(EXERCISE INPUT begins)

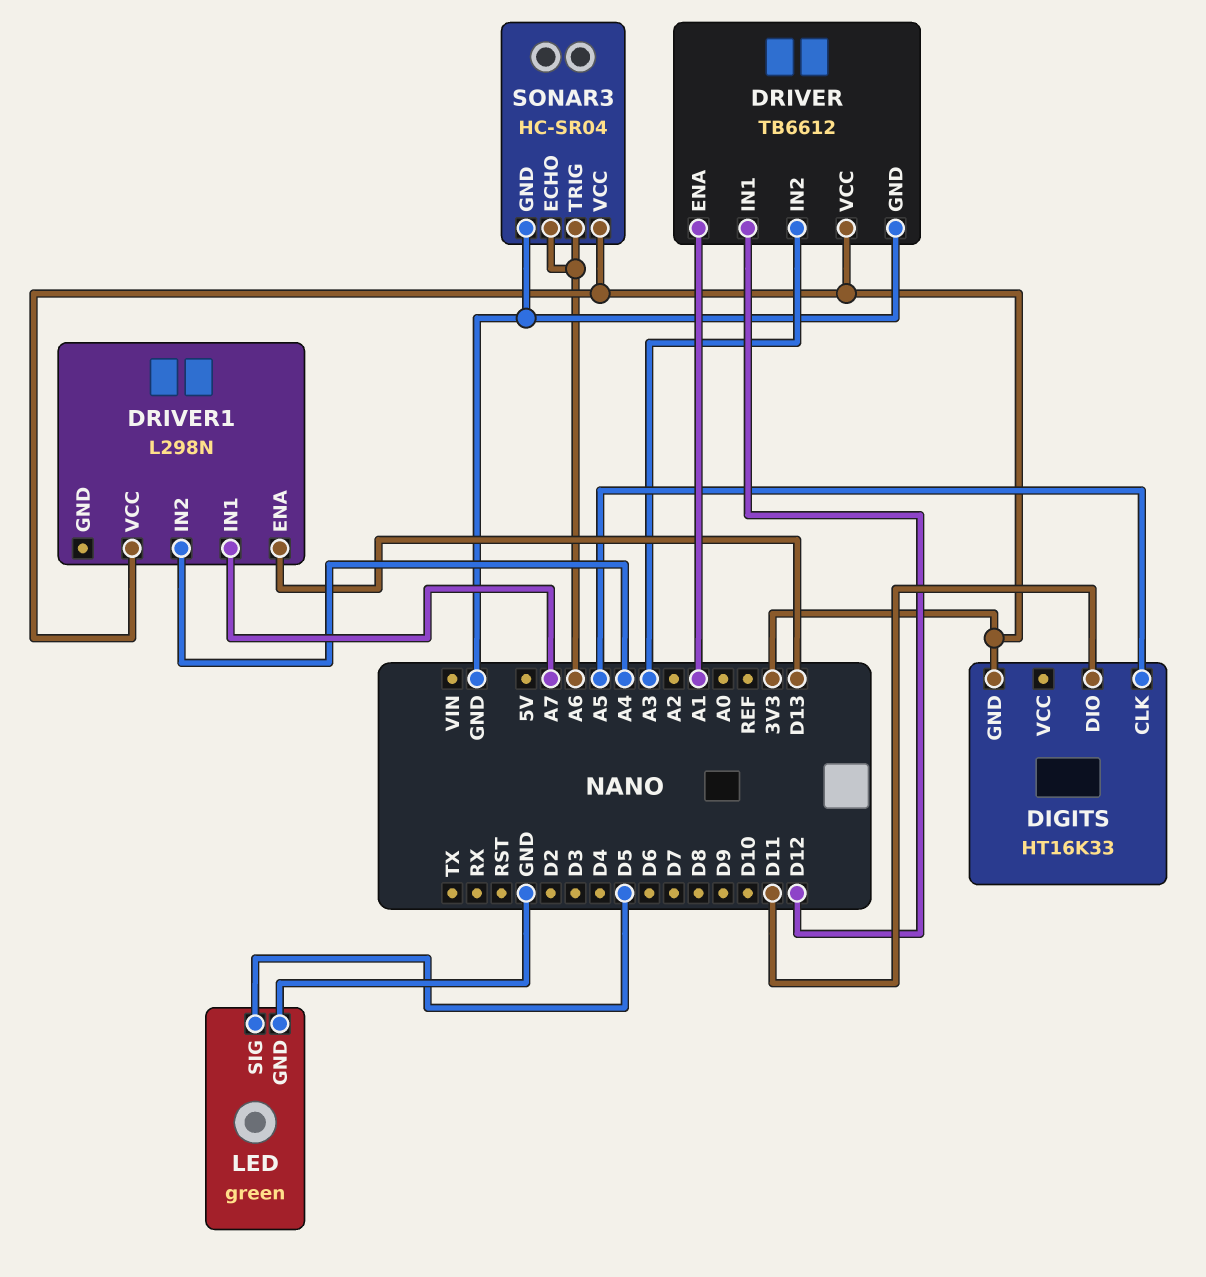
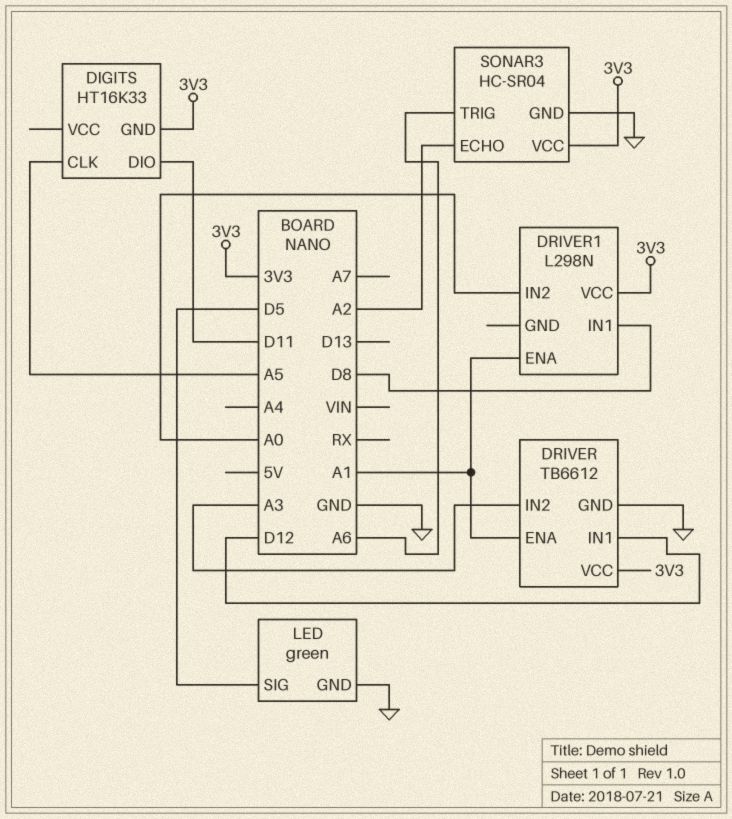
DRIVER1 pin ENA: D13 -> A1
DRIVER1 pin IN1: A7 -> D8
DRIVER1 pin IN2: A4 -> A0
SONAR3 pin ECHO: A6 -> A2

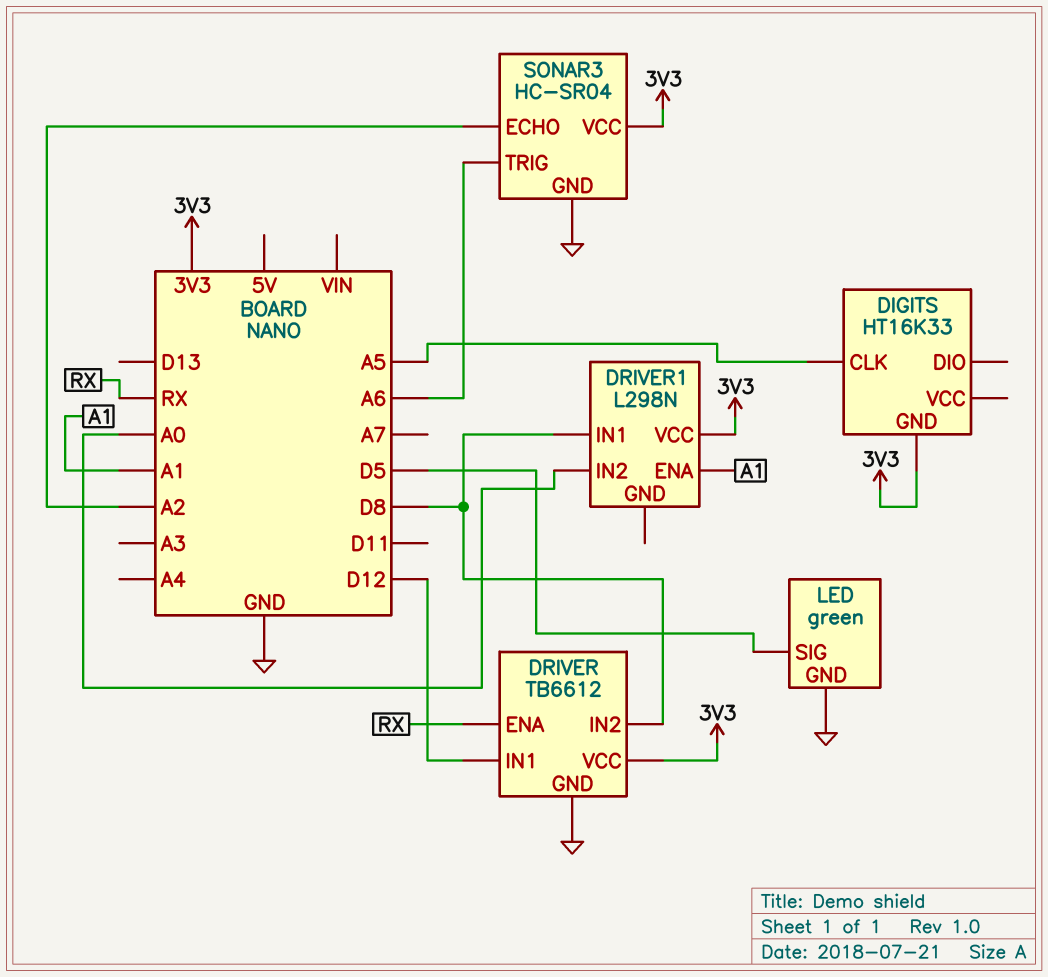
DIGITS pin DIO: D11 -> none
DRIVER pin ENA: A1 -> RX
DRIVER pin IN2: A3 -> D8

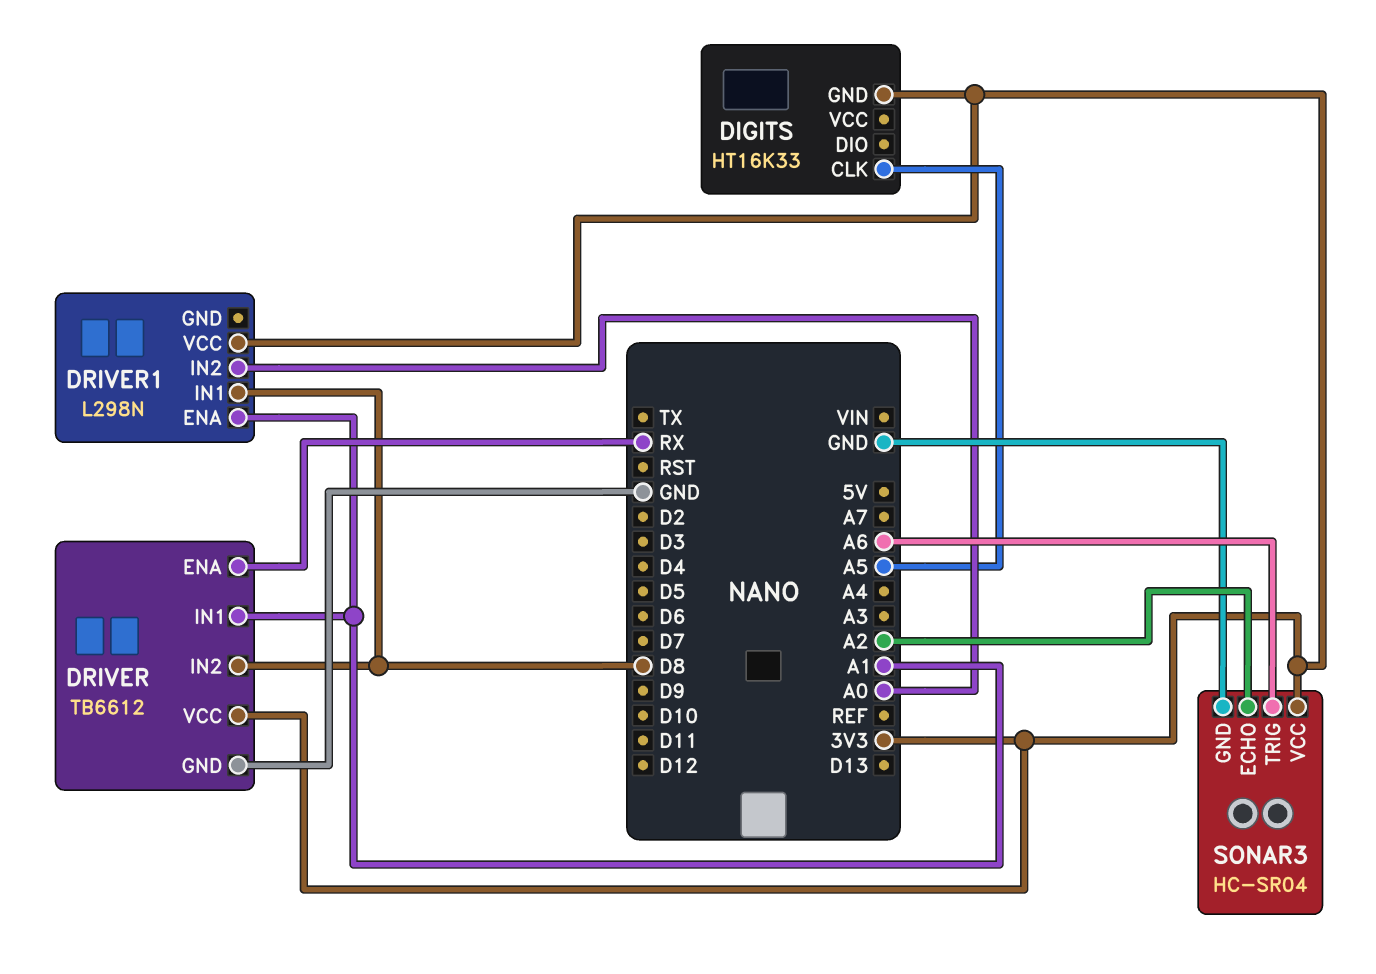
DRIVER pin IN1: D12 -> A1
LED: green -> none
LED pin GND: GND -> none
LED pin SIG: D5 -> none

(EXERCISE INPUT ends)

EXERCISE INSTRUCTIONS | Return every line above where "none" appears.

RESPONSE AREA |
DIGITS pin DIO: D11 -> none
LED: green -> none
LED pin GND: GND -> none
LED pin SIG: D5 -> none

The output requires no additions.